[Data extracted from a collection]
_ _ _
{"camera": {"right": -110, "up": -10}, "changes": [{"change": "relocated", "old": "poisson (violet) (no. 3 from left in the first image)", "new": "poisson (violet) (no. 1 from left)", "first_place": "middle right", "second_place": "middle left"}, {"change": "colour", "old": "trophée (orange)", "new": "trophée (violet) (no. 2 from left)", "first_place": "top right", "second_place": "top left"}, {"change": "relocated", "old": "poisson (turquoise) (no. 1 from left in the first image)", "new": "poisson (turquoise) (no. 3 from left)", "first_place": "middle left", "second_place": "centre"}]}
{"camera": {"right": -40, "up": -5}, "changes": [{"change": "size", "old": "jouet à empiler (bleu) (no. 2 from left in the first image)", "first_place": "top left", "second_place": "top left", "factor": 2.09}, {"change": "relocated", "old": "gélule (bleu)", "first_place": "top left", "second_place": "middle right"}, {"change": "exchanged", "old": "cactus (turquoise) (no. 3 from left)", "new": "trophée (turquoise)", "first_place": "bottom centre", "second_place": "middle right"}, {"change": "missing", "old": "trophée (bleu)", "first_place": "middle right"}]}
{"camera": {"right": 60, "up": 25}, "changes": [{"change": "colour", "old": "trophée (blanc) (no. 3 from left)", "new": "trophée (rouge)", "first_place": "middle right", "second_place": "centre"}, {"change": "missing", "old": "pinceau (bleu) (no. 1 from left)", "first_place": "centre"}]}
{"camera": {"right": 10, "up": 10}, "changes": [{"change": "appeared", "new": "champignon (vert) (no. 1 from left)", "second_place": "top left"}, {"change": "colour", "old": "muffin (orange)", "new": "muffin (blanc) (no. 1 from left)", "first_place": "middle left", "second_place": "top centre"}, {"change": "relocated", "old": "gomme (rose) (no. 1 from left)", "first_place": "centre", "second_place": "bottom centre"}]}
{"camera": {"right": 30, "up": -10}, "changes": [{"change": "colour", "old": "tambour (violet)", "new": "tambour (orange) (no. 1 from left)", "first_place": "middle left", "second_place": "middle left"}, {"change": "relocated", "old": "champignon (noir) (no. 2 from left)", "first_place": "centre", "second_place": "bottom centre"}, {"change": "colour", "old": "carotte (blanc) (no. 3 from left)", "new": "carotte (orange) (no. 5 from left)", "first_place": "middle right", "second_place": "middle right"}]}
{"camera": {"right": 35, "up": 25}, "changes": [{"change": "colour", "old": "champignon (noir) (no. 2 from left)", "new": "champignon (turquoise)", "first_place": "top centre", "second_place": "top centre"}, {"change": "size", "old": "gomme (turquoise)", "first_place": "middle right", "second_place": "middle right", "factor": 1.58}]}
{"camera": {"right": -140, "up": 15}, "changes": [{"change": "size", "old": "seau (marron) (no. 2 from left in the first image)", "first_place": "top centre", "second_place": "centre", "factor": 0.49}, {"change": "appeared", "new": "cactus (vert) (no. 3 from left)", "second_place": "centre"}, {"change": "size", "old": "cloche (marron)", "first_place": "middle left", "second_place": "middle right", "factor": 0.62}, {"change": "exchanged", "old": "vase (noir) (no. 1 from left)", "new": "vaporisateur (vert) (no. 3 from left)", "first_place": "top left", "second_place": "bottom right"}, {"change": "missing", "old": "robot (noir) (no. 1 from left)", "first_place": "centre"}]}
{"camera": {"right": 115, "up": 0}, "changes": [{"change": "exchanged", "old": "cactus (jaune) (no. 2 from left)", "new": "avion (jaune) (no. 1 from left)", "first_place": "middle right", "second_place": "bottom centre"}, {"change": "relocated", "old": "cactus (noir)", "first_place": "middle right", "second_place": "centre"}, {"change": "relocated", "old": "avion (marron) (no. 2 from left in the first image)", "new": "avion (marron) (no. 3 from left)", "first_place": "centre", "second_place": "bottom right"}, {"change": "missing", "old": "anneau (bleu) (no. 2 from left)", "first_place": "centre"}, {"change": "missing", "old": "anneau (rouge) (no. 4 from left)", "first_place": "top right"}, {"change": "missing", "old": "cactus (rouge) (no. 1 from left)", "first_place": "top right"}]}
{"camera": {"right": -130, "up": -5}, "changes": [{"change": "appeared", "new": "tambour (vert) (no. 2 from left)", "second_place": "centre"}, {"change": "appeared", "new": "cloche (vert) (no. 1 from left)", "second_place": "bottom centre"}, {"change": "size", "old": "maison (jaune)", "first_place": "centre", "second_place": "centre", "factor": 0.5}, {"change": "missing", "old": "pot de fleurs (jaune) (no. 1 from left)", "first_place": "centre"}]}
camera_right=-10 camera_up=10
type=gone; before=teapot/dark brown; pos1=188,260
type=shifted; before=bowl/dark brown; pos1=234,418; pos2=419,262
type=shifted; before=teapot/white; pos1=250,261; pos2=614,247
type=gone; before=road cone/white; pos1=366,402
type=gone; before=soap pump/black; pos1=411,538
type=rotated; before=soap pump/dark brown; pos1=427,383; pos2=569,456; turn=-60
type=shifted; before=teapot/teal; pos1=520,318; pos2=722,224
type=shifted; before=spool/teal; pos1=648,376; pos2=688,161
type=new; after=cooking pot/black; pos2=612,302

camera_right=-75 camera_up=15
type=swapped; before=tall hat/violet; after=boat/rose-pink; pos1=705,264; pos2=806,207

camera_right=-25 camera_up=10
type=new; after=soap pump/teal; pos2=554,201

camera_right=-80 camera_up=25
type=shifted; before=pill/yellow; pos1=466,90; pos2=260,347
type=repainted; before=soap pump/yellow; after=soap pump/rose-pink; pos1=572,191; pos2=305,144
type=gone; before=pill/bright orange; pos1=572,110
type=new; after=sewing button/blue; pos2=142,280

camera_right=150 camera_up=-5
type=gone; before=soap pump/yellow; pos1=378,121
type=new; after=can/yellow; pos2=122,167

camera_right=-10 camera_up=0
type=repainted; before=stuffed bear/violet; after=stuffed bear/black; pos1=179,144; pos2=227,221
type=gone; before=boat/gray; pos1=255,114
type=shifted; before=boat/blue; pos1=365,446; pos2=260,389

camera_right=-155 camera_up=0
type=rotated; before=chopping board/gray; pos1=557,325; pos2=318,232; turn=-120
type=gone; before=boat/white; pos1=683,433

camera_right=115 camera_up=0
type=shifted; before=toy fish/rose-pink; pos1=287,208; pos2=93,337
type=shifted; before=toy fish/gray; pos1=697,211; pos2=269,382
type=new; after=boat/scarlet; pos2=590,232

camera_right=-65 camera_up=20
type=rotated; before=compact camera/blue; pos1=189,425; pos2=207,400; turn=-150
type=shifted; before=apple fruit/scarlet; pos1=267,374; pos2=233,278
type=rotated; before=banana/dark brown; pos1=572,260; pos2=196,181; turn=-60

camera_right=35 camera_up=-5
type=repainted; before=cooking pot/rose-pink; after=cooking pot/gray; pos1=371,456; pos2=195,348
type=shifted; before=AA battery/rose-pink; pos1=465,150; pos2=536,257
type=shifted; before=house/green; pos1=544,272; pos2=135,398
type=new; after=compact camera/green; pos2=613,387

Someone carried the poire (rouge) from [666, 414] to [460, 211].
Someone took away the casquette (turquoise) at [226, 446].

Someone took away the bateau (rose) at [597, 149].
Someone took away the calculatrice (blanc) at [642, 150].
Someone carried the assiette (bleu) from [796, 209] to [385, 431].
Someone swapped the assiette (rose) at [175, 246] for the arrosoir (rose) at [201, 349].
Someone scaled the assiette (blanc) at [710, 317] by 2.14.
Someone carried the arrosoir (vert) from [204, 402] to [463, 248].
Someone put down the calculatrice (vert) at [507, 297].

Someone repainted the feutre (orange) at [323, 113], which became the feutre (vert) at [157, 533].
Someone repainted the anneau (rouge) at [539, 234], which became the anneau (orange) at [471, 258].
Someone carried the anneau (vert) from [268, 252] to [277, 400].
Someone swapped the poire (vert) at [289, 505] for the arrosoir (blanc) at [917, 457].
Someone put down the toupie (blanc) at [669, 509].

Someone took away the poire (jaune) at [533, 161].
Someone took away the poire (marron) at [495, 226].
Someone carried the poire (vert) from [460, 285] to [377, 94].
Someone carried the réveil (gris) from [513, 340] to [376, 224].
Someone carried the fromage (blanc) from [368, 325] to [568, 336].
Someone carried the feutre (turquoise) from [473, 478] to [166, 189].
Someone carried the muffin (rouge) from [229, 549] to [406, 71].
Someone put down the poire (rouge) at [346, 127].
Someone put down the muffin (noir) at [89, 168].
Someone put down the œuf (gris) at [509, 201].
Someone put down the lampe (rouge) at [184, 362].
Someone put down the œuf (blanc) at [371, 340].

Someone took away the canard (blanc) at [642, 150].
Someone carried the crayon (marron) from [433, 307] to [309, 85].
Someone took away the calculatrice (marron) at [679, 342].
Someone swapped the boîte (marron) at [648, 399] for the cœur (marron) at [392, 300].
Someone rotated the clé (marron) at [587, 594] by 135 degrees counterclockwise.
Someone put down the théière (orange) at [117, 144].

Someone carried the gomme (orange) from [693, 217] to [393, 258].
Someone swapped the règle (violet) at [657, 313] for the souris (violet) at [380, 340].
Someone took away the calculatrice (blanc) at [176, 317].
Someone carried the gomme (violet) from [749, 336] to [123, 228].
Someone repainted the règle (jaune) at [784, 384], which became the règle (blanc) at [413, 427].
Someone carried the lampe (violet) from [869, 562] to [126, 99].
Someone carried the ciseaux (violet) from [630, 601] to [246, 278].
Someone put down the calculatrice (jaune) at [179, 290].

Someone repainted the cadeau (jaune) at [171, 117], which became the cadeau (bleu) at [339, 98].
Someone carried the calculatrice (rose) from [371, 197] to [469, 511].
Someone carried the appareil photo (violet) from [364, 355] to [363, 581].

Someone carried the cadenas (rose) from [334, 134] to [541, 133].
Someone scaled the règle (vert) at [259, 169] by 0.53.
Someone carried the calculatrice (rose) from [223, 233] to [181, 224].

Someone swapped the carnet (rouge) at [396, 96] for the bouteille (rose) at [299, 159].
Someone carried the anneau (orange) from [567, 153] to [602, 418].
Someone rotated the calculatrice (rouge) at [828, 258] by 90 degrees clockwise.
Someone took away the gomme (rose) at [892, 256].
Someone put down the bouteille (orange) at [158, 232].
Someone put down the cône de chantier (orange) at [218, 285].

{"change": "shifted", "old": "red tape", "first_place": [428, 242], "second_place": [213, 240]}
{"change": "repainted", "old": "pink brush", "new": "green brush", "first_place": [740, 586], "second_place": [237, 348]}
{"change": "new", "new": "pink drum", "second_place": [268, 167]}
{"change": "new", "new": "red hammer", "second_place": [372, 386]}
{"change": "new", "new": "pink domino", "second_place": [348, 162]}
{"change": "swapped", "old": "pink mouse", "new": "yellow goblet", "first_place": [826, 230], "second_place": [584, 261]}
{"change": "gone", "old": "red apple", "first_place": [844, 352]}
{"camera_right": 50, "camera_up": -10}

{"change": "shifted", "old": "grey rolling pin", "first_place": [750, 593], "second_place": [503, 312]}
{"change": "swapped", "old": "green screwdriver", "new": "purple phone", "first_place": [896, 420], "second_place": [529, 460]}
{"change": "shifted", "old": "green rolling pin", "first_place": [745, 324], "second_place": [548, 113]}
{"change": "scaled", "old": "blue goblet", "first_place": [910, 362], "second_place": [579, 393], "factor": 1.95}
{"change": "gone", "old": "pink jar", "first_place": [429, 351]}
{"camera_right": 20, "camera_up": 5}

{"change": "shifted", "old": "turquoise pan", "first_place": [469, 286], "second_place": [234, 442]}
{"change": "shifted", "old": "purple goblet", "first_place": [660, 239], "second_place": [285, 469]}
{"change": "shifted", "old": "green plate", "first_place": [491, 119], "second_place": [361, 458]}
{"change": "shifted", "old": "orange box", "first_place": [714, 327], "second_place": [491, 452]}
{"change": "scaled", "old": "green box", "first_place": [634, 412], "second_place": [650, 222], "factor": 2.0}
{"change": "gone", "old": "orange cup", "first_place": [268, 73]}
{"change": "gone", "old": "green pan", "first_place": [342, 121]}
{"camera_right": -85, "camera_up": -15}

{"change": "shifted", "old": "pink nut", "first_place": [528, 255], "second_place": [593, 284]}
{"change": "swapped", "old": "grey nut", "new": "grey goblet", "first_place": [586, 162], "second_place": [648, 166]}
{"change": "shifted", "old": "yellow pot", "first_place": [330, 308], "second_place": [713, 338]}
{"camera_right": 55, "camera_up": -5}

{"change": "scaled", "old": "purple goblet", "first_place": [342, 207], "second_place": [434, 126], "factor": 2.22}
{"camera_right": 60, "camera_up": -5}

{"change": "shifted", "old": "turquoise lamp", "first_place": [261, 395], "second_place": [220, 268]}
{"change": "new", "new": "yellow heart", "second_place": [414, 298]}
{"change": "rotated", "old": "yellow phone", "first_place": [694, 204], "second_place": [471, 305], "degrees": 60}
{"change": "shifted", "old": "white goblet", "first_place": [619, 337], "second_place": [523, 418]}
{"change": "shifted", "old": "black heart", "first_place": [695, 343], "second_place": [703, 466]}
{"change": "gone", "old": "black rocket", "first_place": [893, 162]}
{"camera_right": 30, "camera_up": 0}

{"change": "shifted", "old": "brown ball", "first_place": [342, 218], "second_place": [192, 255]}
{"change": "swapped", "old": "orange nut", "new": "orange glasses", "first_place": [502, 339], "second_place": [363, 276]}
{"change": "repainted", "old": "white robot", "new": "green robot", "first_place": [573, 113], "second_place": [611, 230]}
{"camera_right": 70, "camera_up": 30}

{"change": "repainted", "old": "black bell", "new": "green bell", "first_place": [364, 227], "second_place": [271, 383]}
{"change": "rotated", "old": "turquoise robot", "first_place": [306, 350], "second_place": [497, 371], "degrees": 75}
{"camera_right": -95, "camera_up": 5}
_ _ _
Problem description =>
Copy the lines above exactly. Start with the line containing "type=shifted; before=teapot/teal; pos1=520,318;", end with the line containing "type=shifted; before=spool/teal; pos1=648,376;", and include both.

Task answer =>
type=shifted; before=teapot/teal; pos1=520,318; pos2=722,224
type=shifted; before=spool/teal; pos1=648,376; pos2=688,161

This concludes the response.